◆ **Your goal**
Begin with the line containing "blue cutting board: 5 -> 4" and copy each line exactly through the last line of the entries, inclusive.

◆ **Material shown**
──────

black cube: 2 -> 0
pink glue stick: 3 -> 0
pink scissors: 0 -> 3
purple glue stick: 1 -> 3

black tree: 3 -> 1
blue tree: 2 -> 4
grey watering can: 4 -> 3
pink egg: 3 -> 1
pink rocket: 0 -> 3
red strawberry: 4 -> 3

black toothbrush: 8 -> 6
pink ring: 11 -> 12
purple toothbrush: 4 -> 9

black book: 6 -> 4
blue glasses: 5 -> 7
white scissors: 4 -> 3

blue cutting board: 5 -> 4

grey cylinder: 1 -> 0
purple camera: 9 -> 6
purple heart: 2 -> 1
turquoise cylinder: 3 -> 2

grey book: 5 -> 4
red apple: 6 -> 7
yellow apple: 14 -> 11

──────

◆ **Answer box**
blue cutting board: 5 -> 4

grey cylinder: 1 -> 0
purple camera: 9 -> 6
purple heart: 2 -> 1
turquoise cylinder: 3 -> 2

grey book: 5 -> 4
red apple: 6 -> 7
yellow apple: 14 -> 11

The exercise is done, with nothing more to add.